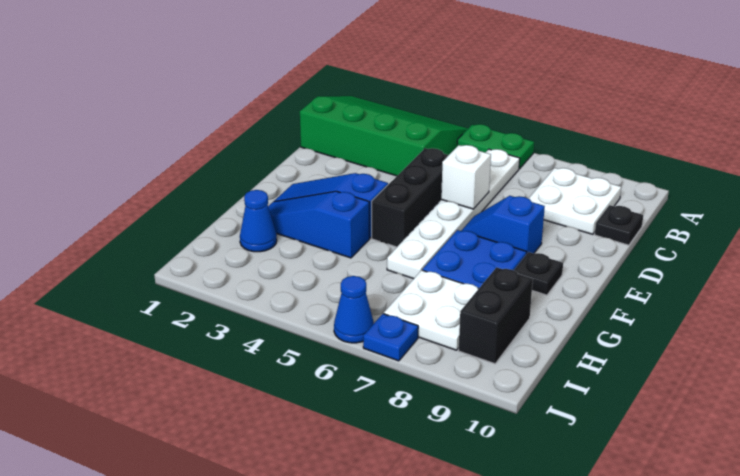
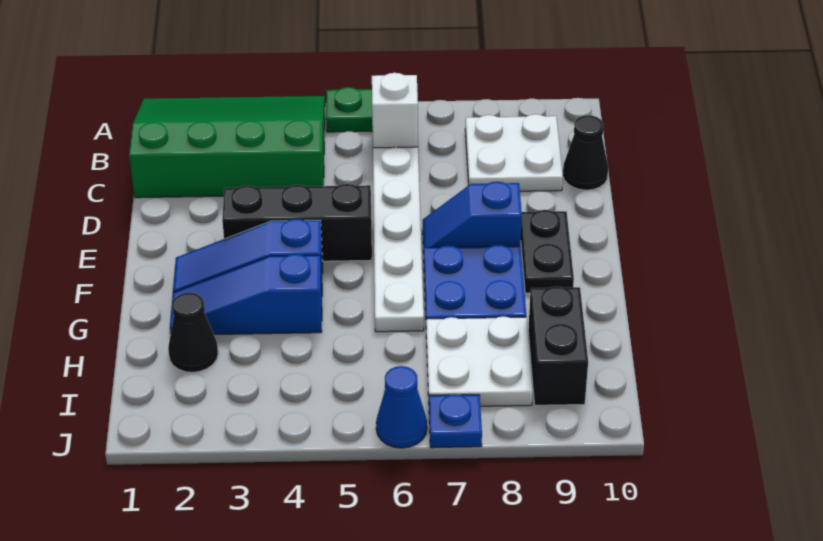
black plate C10 level 1 -> black cone C10 level 1
black brick D5:F5 level 1 -> black brick E3:E5 level 1
white brick D6 level 2 -> white brick B6 level 2
black plate F9 level 1 -> black plate E9:F9 level 1
blue cone H2 level 1 -> black cone H2 level 1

TASK BRIEF =
Would you retype the material exactly, omitting each picture?

TASK RESULT =
black plate C10 level 1 -> black cone C10 level 1
black brick D5:F5 level 1 -> black brick E3:E5 level 1
white brick D6 level 2 -> white brick B6 level 2
black plate F9 level 1 -> black plate E9:F9 level 1
blue cone H2 level 1 -> black cone H2 level 1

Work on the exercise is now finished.